### Task
Copy out the lines below exactly, starting at the line that contains "Kolkata: 1:05 -> 12:34" and ending at the last line, and leave out the pictures.

### Supplied entries
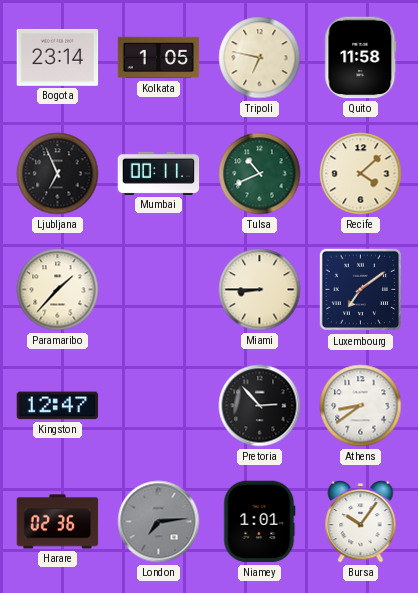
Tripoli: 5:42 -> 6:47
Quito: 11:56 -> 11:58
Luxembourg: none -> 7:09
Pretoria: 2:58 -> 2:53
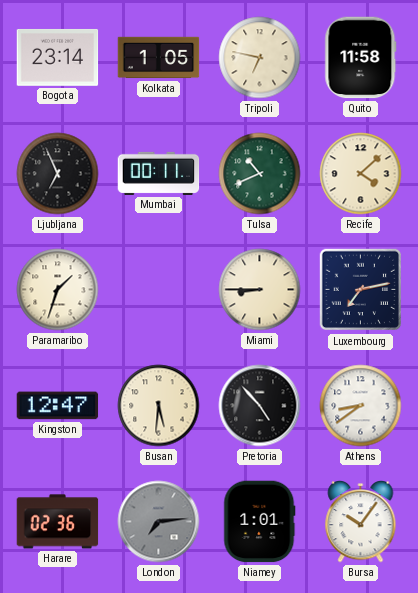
Paramaribo: 1:37 -> 1:33
Luxembourg: 7:09 -> 7:13
Busan: none -> 5:31
Pretoria: 2:53 -> 4:53
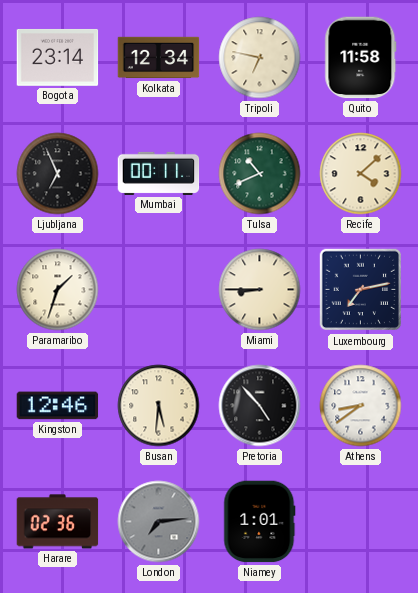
Kolkata: 1:05 -> 12:34
Kingston: 12:47 -> 12:46
Bursa: 10:06 -> none
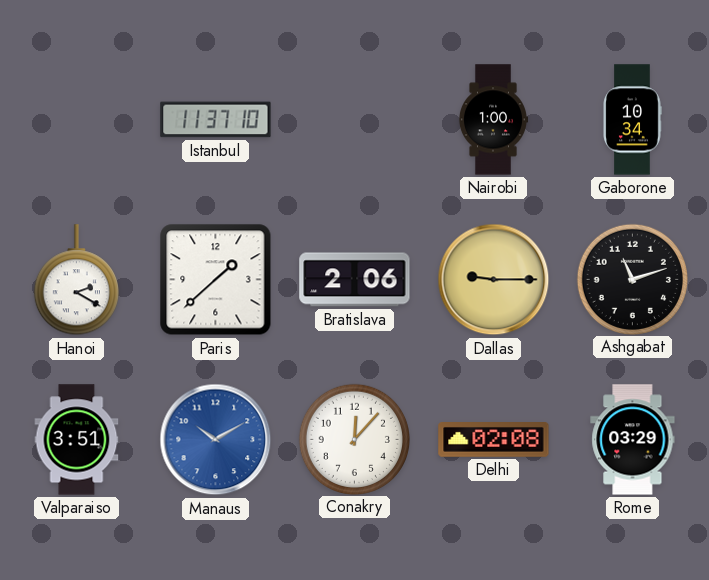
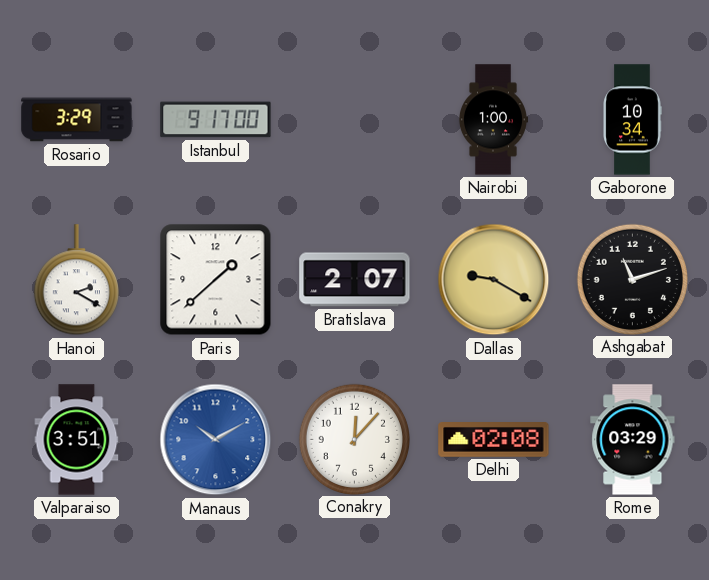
Rosario: none -> 3:29
Istanbul: 11:37 -> 9:17
Bratislava: 2:06 -> 2:07
Dallas: 9:15 -> 9:20
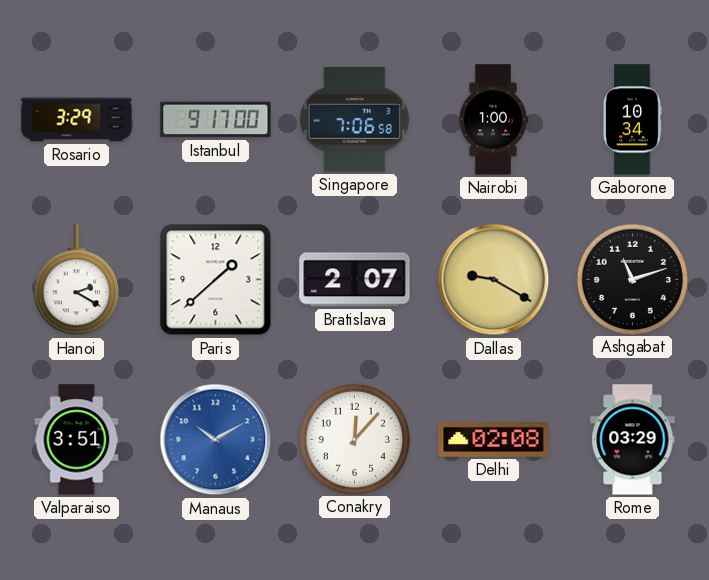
Singapore: none -> 7:06
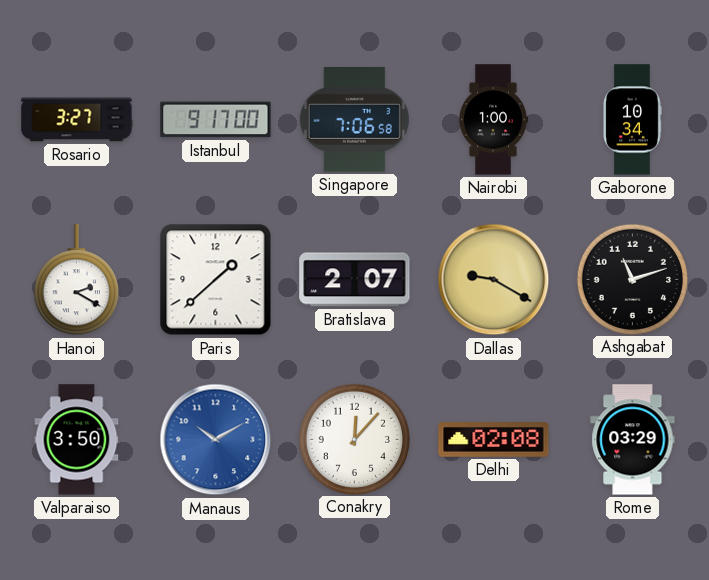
Rosario: 3:29 -> 3:27
Valparaiso: 3:51 -> 3:50
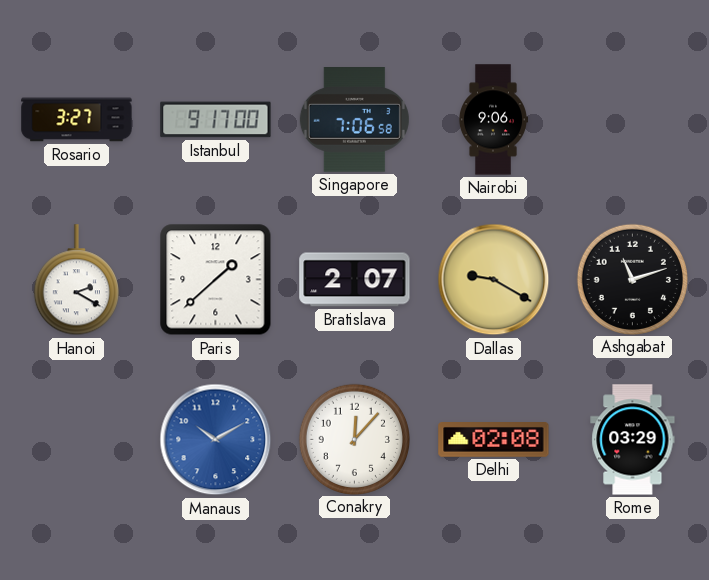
Nairobi: 1:00 -> 9:06
Gaborone: 10:34 -> none
Valparaiso: 3:50 -> none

### Reply
Kolkata: 1:05 -> 12:34
Kingston: 12:47 -> 12:46
Bursa: 10:06 -> none
Rosario: none -> 3:29
Istanbul: 11:37 -> 9:17
Bratislava: 2:06 -> 2:07
Dallas: 9:15 -> 9:20
Singapore: none -> 7:06
Rosario: 3:29 -> 3:27
Valparaiso: 3:51 -> 3:50
Nairobi: 1:00 -> 9:06
Gaborone: 10:34 -> none
Valparaiso: 3:50 -> none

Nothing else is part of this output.